[Content revision data]
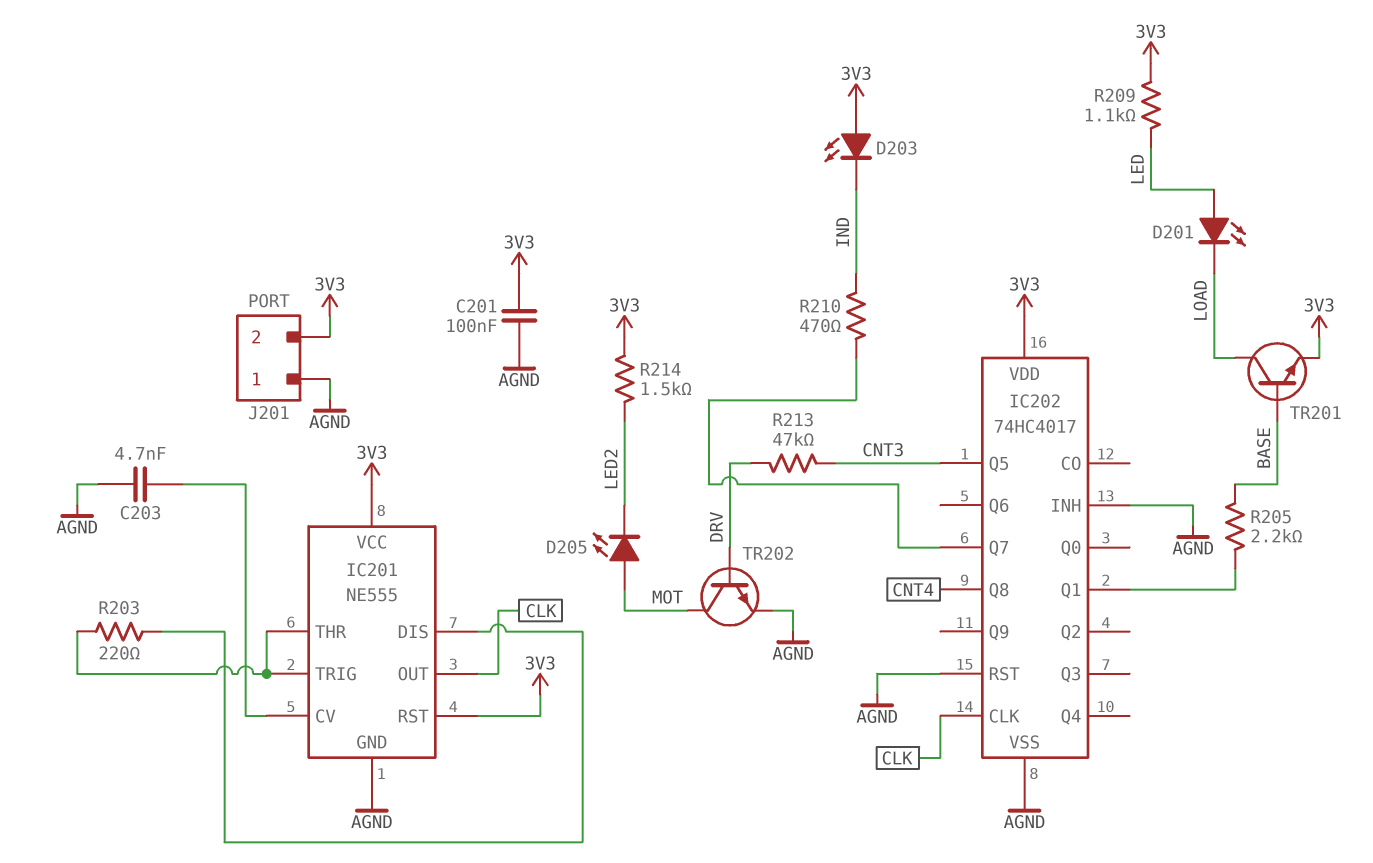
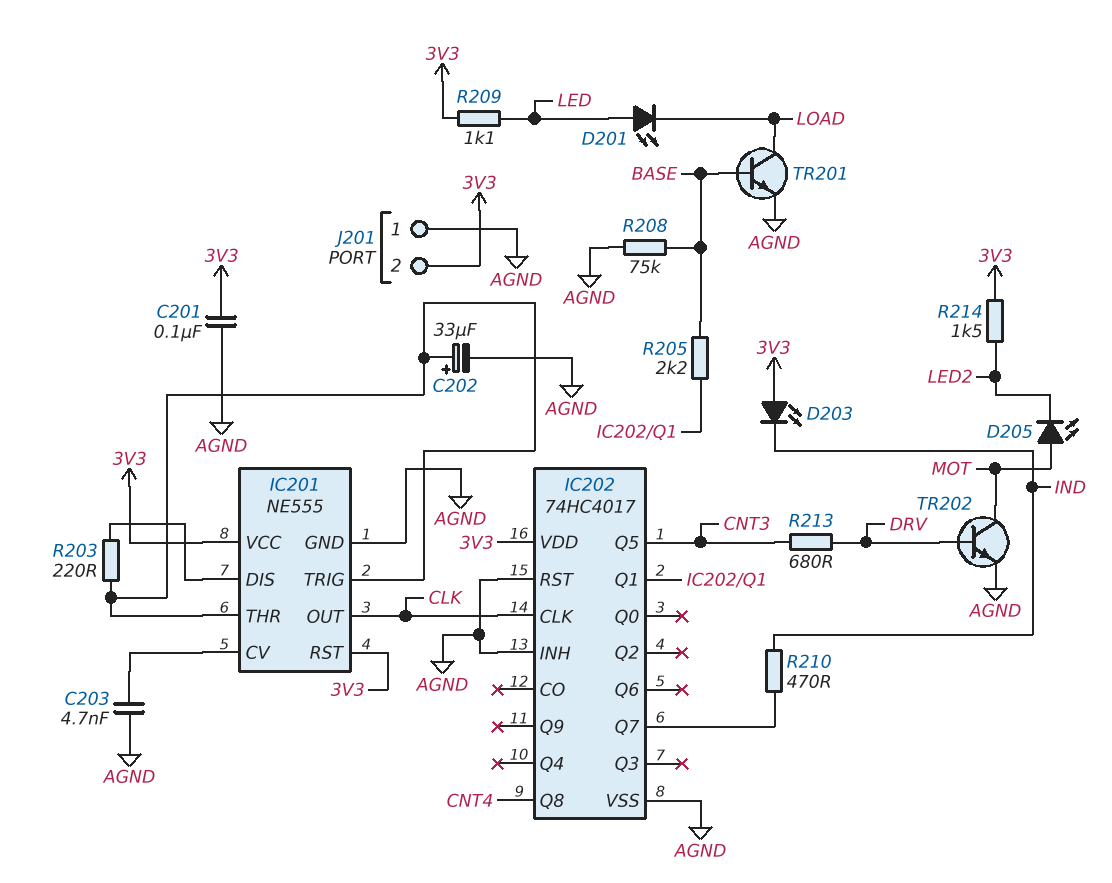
C202: none -> 33uF (plus IC201/THR, minus AGND)
R208: none -> 75k (AGND, BASE)
R213: 47k (CNT3, DRV) -> 680 (CNT3, DRV)
TR201: NPN (B BASE, C LOAD, E 3V3) -> NPN (B BASE, C LOAD, E AGND)

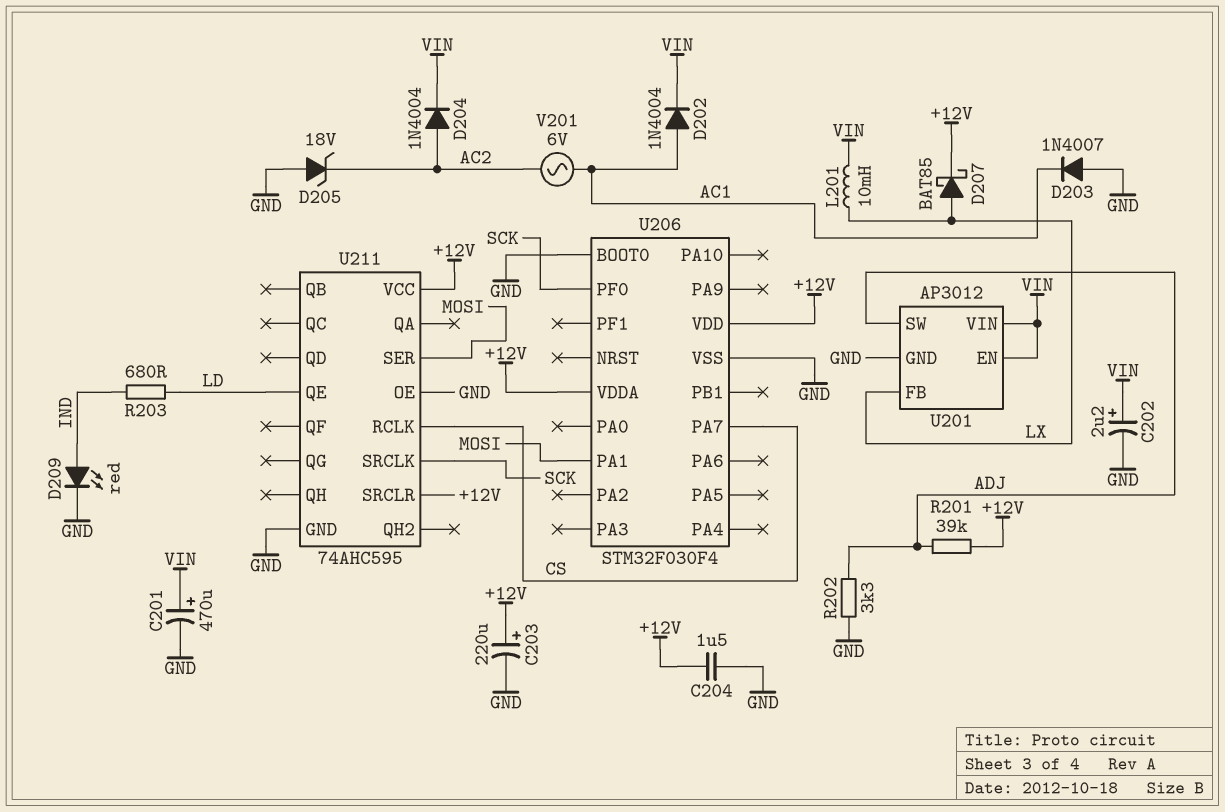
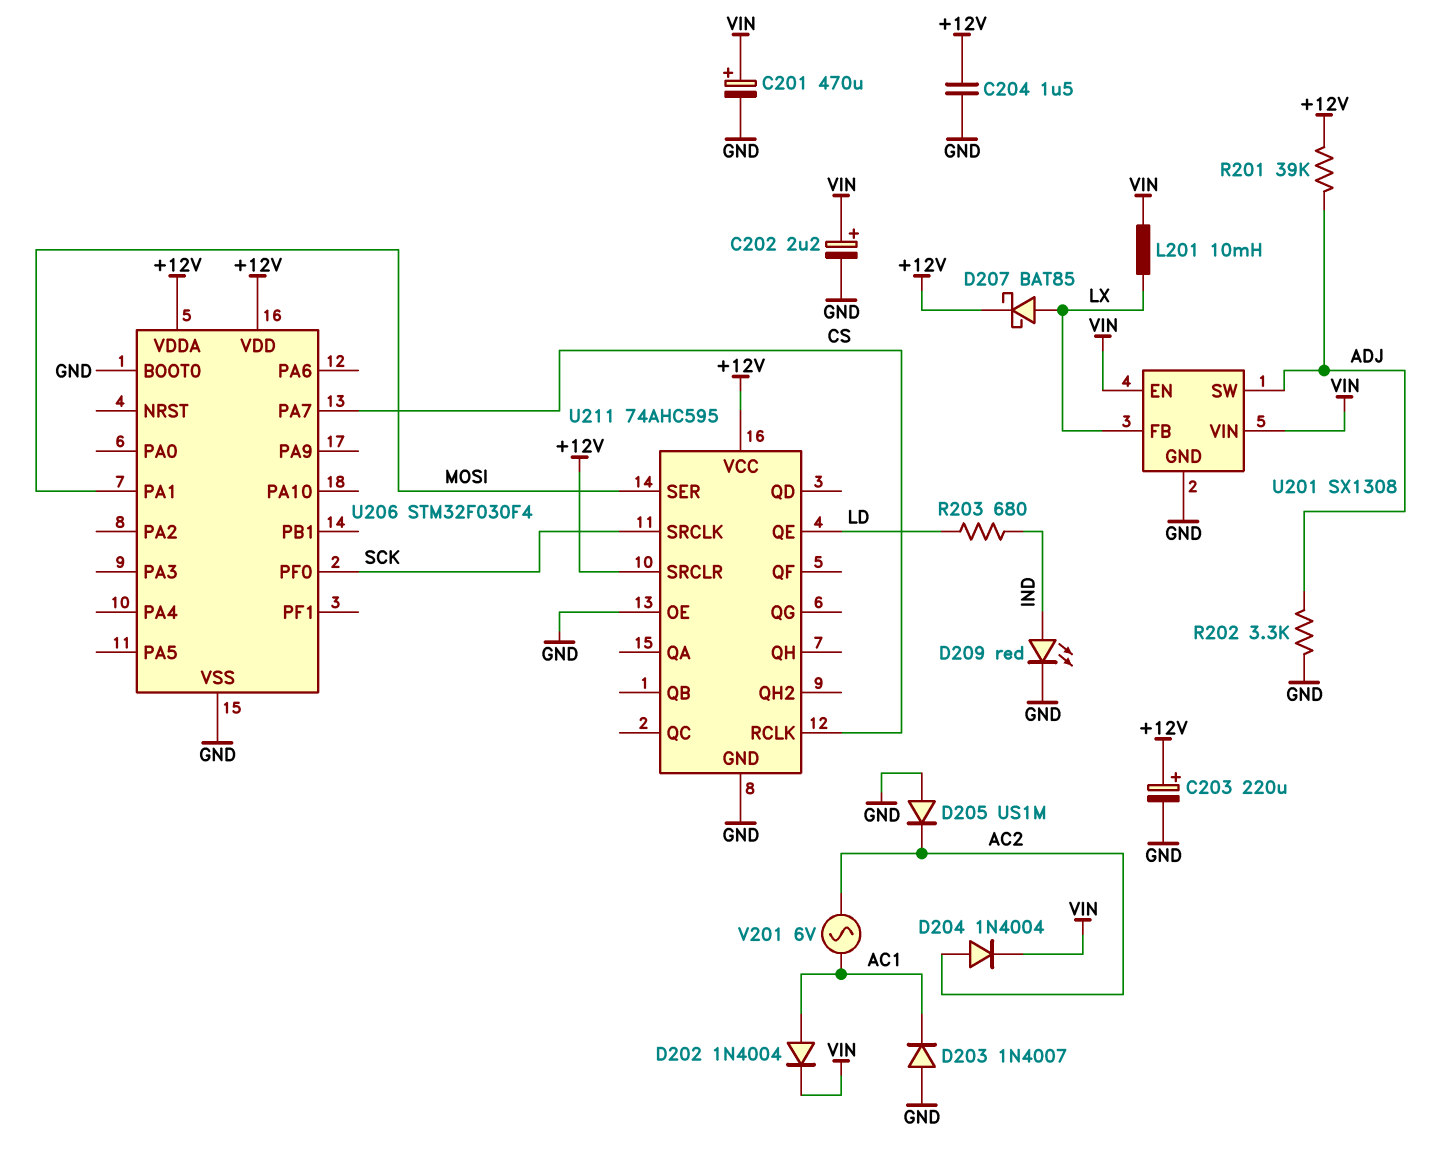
D205: zener 18V (A GND, K AC2) -> diode US1M (A GND, K AC2)
U201: AP3012 -> SX1308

• _WHAT IS BEING ASKED_: All lines of the records above that contain the word "none" are to be copied out.

• _WRITTEN ANSWER_:
C202: none -> 33uF (plus IC201/THR, minus AGND)
R208: none -> 75k (AGND, BASE)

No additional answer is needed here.